[Stored entries]
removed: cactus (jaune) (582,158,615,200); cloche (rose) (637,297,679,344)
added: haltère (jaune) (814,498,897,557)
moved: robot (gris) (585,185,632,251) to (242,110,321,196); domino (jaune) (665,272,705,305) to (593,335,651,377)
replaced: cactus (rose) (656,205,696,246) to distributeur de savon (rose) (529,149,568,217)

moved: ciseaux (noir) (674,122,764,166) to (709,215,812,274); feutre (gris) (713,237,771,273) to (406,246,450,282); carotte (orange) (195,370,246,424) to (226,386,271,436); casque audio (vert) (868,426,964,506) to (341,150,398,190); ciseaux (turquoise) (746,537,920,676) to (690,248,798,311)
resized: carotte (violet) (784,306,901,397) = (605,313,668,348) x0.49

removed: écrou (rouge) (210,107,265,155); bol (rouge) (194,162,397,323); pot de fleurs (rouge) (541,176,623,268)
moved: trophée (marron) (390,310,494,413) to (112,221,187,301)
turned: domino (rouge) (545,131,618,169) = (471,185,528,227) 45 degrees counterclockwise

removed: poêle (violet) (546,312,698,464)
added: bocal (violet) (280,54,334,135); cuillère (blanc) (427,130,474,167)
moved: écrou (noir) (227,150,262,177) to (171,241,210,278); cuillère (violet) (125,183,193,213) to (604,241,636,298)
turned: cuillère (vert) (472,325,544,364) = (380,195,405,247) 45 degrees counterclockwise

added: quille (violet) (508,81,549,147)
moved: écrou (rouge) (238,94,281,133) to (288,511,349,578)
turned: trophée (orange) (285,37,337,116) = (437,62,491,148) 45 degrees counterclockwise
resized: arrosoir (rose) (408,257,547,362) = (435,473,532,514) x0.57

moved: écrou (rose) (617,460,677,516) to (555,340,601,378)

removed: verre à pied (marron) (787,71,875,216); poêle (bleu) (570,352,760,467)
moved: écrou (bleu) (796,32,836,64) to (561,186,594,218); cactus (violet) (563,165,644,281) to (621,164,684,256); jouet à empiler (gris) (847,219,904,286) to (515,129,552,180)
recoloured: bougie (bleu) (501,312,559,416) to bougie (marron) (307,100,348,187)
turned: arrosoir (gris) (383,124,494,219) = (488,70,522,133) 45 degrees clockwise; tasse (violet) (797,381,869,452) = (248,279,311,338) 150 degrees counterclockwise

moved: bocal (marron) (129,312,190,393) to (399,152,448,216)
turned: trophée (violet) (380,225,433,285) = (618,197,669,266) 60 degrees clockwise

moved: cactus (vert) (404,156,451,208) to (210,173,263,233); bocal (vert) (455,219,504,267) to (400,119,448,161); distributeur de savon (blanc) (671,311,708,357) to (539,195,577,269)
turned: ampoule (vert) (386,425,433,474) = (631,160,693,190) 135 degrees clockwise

#### Aim of the exercise
Would you set down every record again, exactly as it appears above?

#### Finished exercise
removed: cactus (jaune) (582,158,615,200); cloche (rose) (637,297,679,344)
added: haltère (jaune) (814,498,897,557)
moved: robot (gris) (585,185,632,251) to (242,110,321,196); domino (jaune) (665,272,705,305) to (593,335,651,377)
replaced: cactus (rose) (656,205,696,246) to distributeur de savon (rose) (529,149,568,217)

moved: ciseaux (noir) (674,122,764,166) to (709,215,812,274); feutre (gris) (713,237,771,273) to (406,246,450,282); carotte (orange) (195,370,246,424) to (226,386,271,436); casque audio (vert) (868,426,964,506) to (341,150,398,190); ciseaux (turquoise) (746,537,920,676) to (690,248,798,311)
resized: carotte (violet) (784,306,901,397) = (605,313,668,348) x0.49

removed: écrou (rouge) (210,107,265,155); bol (rouge) (194,162,397,323); pot de fleurs (rouge) (541,176,623,268)
moved: trophée (marron) (390,310,494,413) to (112,221,187,301)
turned: domino (rouge) (545,131,618,169) = (471,185,528,227) 45 degrees counterclockwise

removed: poêle (violet) (546,312,698,464)
added: bocal (violet) (280,54,334,135); cuillère (blanc) (427,130,474,167)
moved: écrou (noir) (227,150,262,177) to (171,241,210,278); cuillère (violet) (125,183,193,213) to (604,241,636,298)
turned: cuillère (vert) (472,325,544,364) = (380,195,405,247) 45 degrees counterclockwise

added: quille (violet) (508,81,549,147)
moved: écrou (rouge) (238,94,281,133) to (288,511,349,578)
turned: trophée (orange) (285,37,337,116) = (437,62,491,148) 45 degrees counterclockwise
resized: arrosoir (rose) (408,257,547,362) = (435,473,532,514) x0.57

moved: écrou (rose) (617,460,677,516) to (555,340,601,378)

removed: verre à pied (marron) (787,71,875,216); poêle (bleu) (570,352,760,467)
moved: écrou (bleu) (796,32,836,64) to (561,186,594,218); cactus (violet) (563,165,644,281) to (621,164,684,256); jouet à empiler (gris) (847,219,904,286) to (515,129,552,180)
recoloured: bougie (bleu) (501,312,559,416) to bougie (marron) (307,100,348,187)
turned: arrosoir (gris) (383,124,494,219) = (488,70,522,133) 45 degrees clockwise; tasse (violet) (797,381,869,452) = (248,279,311,338) 150 degrees counterclockwise

moved: bocal (marron) (129,312,190,393) to (399,152,448,216)
turned: trophée (violet) (380,225,433,285) = (618,197,669,266) 60 degrees clockwise

moved: cactus (vert) (404,156,451,208) to (210,173,263,233); bocal (vert) (455,219,504,267) to (400,119,448,161); distributeur de savon (blanc) (671,311,708,357) to (539,195,577,269)
turned: ampoule (vert) (386,425,433,474) = (631,160,693,190) 135 degrees clockwise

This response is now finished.